Exercise aim -
Rewrite the listing below with every "absolute pixels" changed to "image pixels" and nothing else altered, leaving out the pictures.

Input material -

┄┄┄┄┄┄┄┄┄┄

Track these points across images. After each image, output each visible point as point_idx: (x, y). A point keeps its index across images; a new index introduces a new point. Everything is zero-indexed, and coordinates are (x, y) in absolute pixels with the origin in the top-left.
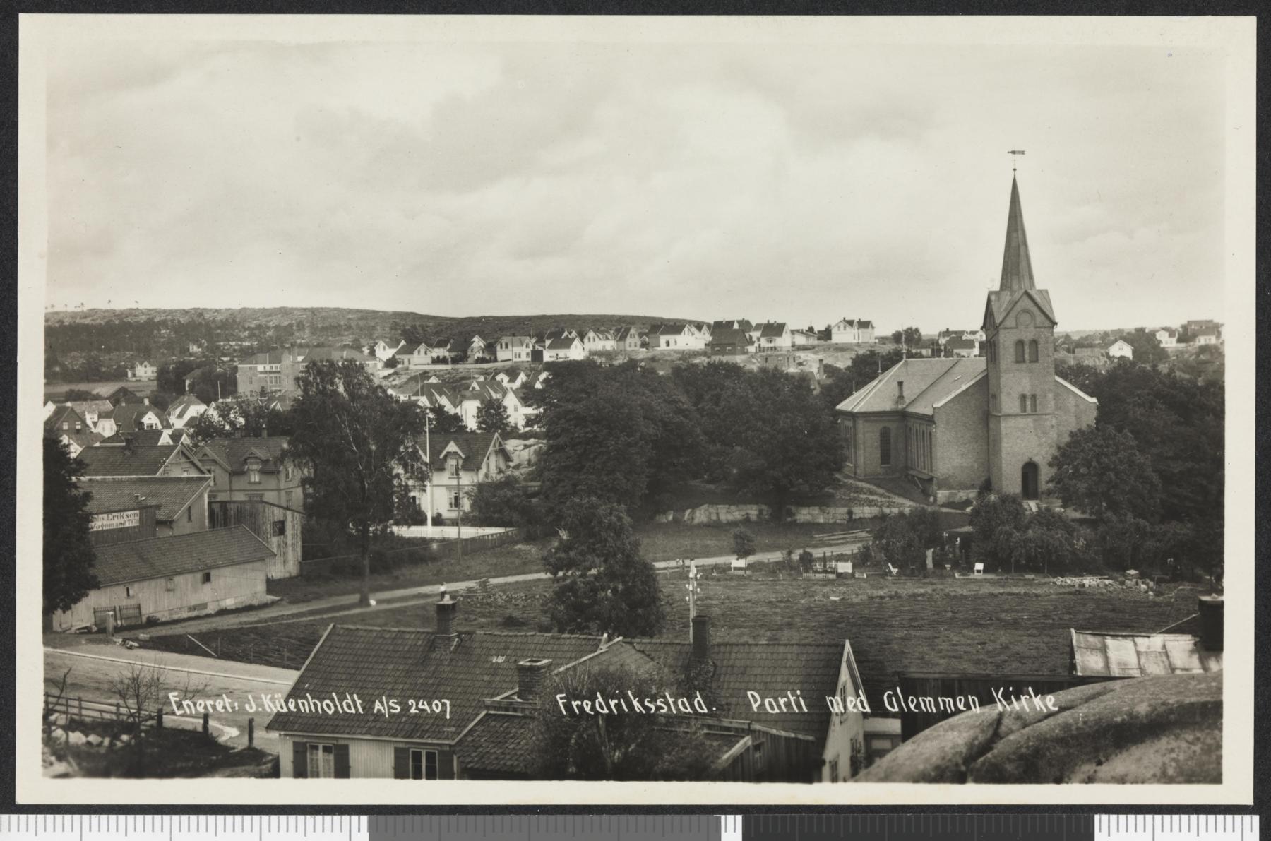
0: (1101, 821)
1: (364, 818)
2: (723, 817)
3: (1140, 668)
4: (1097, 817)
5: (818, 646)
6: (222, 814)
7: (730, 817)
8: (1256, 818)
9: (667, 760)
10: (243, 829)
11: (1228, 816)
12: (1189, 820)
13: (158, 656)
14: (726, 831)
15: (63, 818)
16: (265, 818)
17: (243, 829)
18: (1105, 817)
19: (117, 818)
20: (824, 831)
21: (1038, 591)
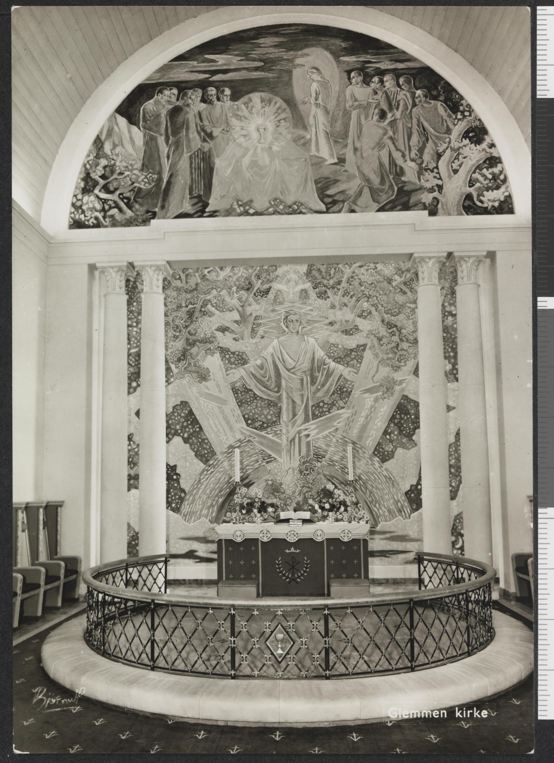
0: (540, 95)
1: (540, 510)
2: (538, 308)
3: (420, 189)
4: (538, 97)
6: (536, 46)
7: (539, 304)
8: (538, 8)
9: (504, 212)
13: (217, 184)
16: (538, 88)
18: (538, 93)
21: (189, 392)
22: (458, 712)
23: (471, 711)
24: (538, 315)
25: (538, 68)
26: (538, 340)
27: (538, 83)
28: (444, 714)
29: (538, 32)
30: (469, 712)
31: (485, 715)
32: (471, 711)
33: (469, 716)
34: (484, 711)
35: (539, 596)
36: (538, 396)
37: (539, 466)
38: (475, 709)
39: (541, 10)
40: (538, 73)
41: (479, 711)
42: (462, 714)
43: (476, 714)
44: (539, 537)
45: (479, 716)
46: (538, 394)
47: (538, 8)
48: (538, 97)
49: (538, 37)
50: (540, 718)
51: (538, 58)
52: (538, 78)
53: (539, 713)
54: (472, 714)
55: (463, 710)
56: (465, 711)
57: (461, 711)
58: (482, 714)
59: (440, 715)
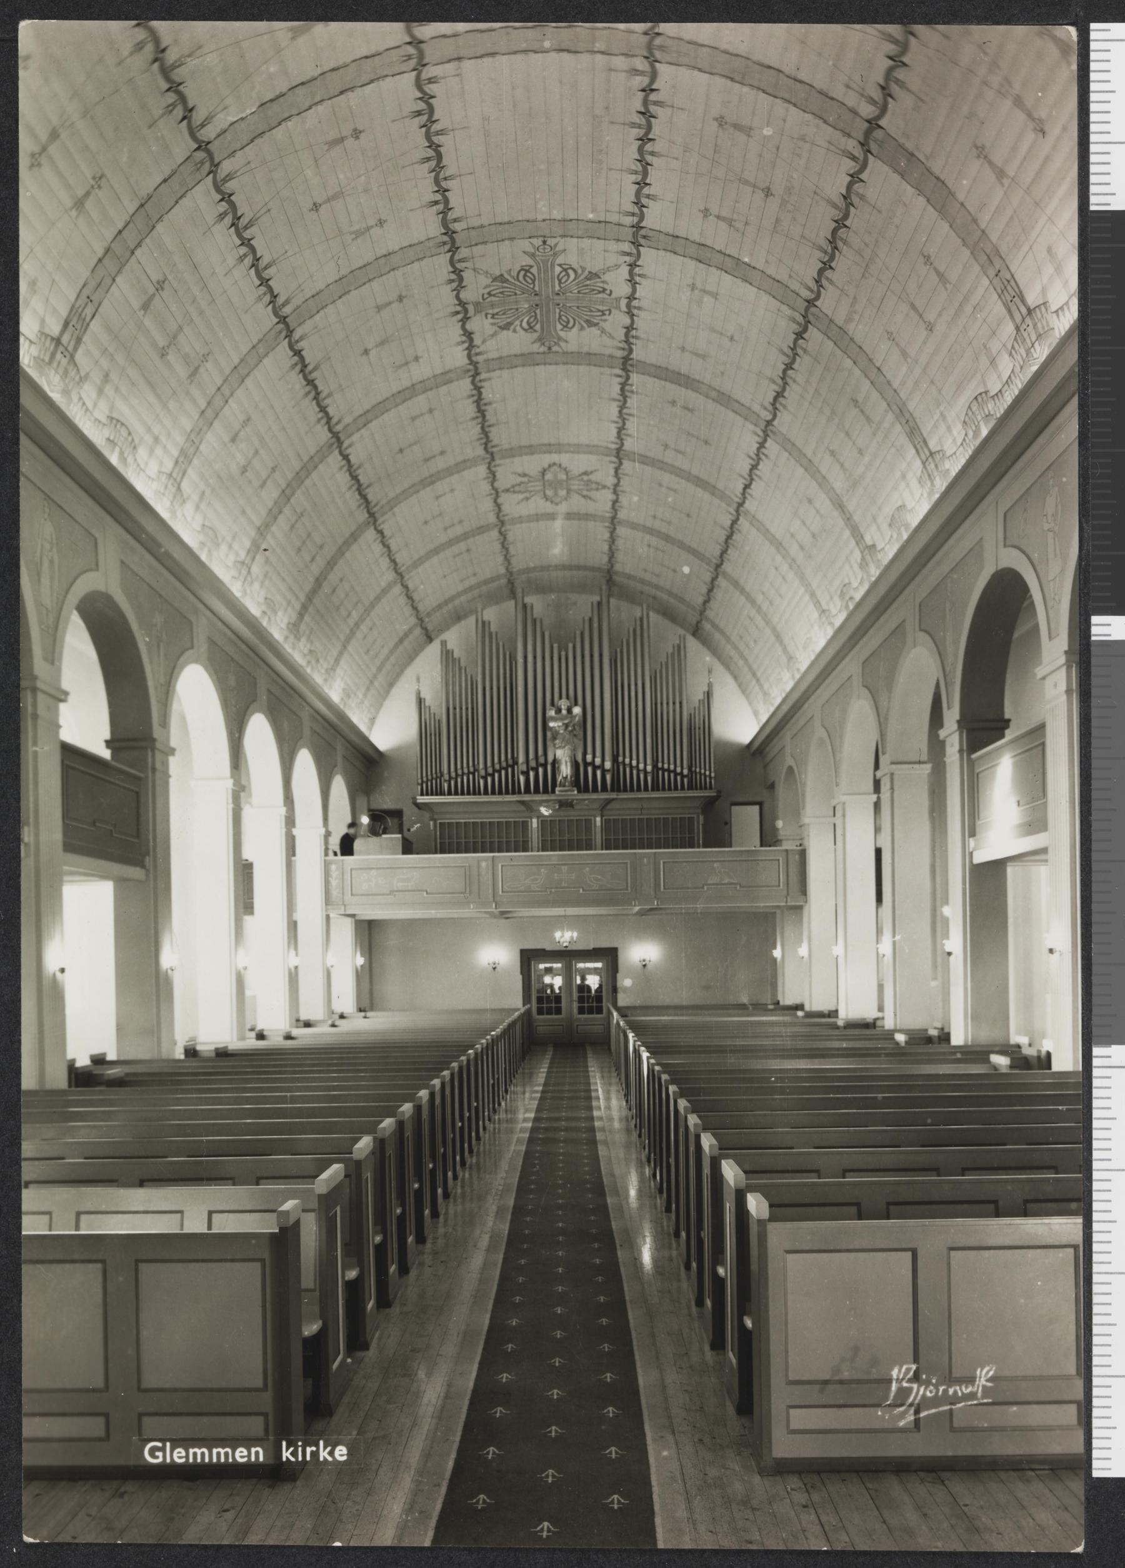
0: (1096, 203)
1: (1096, 1051)
2: (1093, 638)
4: (1092, 208)
5: (813, 595)
8: (1093, 26)
10: (1108, 1418)
11: (1092, 37)
12: (1099, 1222)
14: (1110, 635)
15: (1096, 1294)
16: (1093, 189)
17: (1108, 1418)
18: (1093, 199)
19: (1095, 1067)
20: (1109, 327)
22: (287, 1450)
23: (314, 1449)
24: (1093, 653)
25: (1093, 148)
26: (1093, 704)
27: (1093, 179)
28: (257, 1453)
29: (1093, 76)
30: (309, 1450)
31: (342, 1455)
32: (314, 1449)
33: (308, 1458)
34: (241, 1449)
35: (1094, 1225)
36: (1093, 817)
37: (1094, 961)
38: (321, 1443)
39: (1099, 31)
40: (1093, 158)
41: (329, 1449)
42: (294, 1454)
43: (324, 1454)
44: (1094, 1105)
45: (330, 1459)
46: (1093, 813)
47: (1093, 26)
48: (1092, 208)
49: (1093, 87)
50: (1096, 1474)
51: (1093, 128)
52: (1093, 169)
53: (1095, 1464)
54: (315, 1455)
55: (296, 1447)
56: (300, 1449)
57: (292, 1449)
58: (337, 1453)
59: (187, 1457)
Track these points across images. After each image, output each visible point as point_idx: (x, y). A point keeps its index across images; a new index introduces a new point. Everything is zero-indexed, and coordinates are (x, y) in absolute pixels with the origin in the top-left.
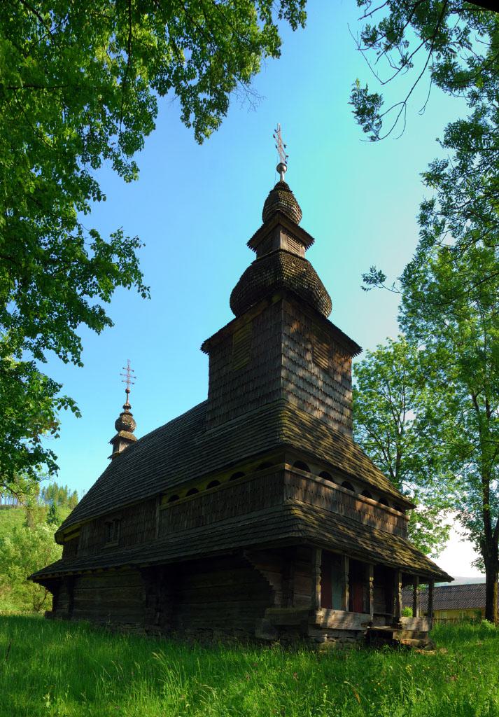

┄┄┄┄┄┄┄┄┄┄

Problem solution -
Track these points across images. After each image, output each visible point as point_idx: (x, y). A point keeps its index across images; a new index introduces a new point. Everything is zero-indexed, and coordinates are (x, y) in image pixels with the origin in the top-left.
0: (1101, 821)
1: (364, 818)
2: (723, 817)
3: (1140, 668)
4: (1097, 817)
5: (818, 646)
6: (222, 814)
7: (730, 817)
8: (1256, 818)
9: (667, 760)
10: (243, 829)
11: (1228, 816)
12: (1189, 820)
13: (158, 656)
14: (726, 831)
15: (63, 818)
16: (265, 818)
17: (243, 829)
18: (1105, 817)
19: (117, 818)
20: (824, 831)
21: (1038, 591)
0: (540, 95)
1: (540, 510)
2: (538, 308)
3: (420, 189)
4: (538, 97)
6: (536, 46)
7: (539, 304)
8: (538, 8)
9: (504, 212)
13: (217, 184)
16: (538, 88)
18: (538, 93)
21: (189, 392)
22: (458, 712)
23: (471, 711)
24: (538, 315)
25: (538, 68)
26: (538, 340)
27: (538, 83)
28: (444, 714)
29: (538, 32)
30: (469, 712)
31: (485, 715)
32: (471, 711)
33: (469, 716)
34: (484, 711)
35: (539, 596)
36: (538, 396)
37: (539, 466)
38: (475, 709)
39: (541, 10)
40: (538, 73)
41: (479, 711)
42: (462, 714)
43: (476, 714)
44: (539, 537)
45: (479, 716)
46: (538, 394)
47: (538, 8)
48: (538, 97)
49: (538, 37)
50: (540, 718)
51: (538, 58)
52: (538, 78)
53: (539, 713)
54: (472, 714)
55: (463, 710)
56: (465, 711)
57: (461, 711)
58: (482, 714)
59: (440, 715)
0: (1096, 203)
1: (1096, 1051)
2: (1093, 638)
4: (1092, 208)
5: (813, 595)
8: (1093, 26)
10: (1108, 1418)
11: (1092, 37)
12: (1099, 1222)
14: (1110, 635)
15: (1096, 1294)
16: (1093, 189)
17: (1108, 1418)
18: (1093, 199)
19: (1095, 1067)
20: (1109, 327)
22: (287, 1450)
23: (314, 1449)
24: (1093, 653)
25: (1093, 148)
26: (1093, 704)
27: (1093, 179)
28: (257, 1453)
29: (1093, 76)
30: (309, 1450)
31: (342, 1455)
32: (314, 1449)
33: (308, 1458)
34: (241, 1449)
35: (1094, 1225)
36: (1093, 817)
37: (1094, 961)
38: (321, 1443)
39: (1099, 31)
40: (1093, 158)
41: (329, 1449)
42: (294, 1454)
43: (324, 1454)
44: (1094, 1105)
45: (330, 1459)
46: (1093, 813)
47: (1093, 26)
48: (1092, 208)
49: (1093, 87)
50: (1096, 1474)
51: (1093, 128)
52: (1093, 169)
53: (1095, 1464)
54: (315, 1455)
55: (296, 1447)
56: (300, 1449)
57: (292, 1449)
58: (337, 1453)
59: (187, 1457)
Track these points across images. After each image, output each visible point as point_idx: (x, y). A point keeps its index across images; a new index introduces a new point. Everything is zero-indexed, and coordinates are (x, y) in image pixels with the origin in the top-left.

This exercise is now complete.